(Provided records begins)

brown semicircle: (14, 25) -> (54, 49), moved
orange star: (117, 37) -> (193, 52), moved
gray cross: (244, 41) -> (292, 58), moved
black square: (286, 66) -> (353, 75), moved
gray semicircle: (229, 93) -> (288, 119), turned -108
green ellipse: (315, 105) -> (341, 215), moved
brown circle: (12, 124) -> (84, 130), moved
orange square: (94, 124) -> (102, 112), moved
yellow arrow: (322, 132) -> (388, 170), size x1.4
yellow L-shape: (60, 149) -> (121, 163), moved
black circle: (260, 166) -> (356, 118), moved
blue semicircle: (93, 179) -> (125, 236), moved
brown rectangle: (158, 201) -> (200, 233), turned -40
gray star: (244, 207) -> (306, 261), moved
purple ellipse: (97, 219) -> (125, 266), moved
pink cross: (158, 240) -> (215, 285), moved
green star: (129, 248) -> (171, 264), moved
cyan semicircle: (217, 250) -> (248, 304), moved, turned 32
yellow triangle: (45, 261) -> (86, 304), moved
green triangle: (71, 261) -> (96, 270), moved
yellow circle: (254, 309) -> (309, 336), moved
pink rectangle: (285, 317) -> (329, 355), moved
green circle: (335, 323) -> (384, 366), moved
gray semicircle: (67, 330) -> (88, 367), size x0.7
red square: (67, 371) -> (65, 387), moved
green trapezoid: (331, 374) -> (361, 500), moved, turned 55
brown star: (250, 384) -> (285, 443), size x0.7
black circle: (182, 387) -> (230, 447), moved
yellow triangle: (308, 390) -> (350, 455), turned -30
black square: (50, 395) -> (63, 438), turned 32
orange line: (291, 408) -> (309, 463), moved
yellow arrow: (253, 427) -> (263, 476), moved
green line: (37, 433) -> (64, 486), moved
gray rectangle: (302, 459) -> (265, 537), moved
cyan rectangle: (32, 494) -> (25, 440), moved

(Provided records ends)

**Directions for this task:** Find the string "cross" in the entries above and return each line that holds it.

**Result:**
gray cross: (244, 41) -> (292, 58), moved
pink cross: (158, 240) -> (215, 285), moved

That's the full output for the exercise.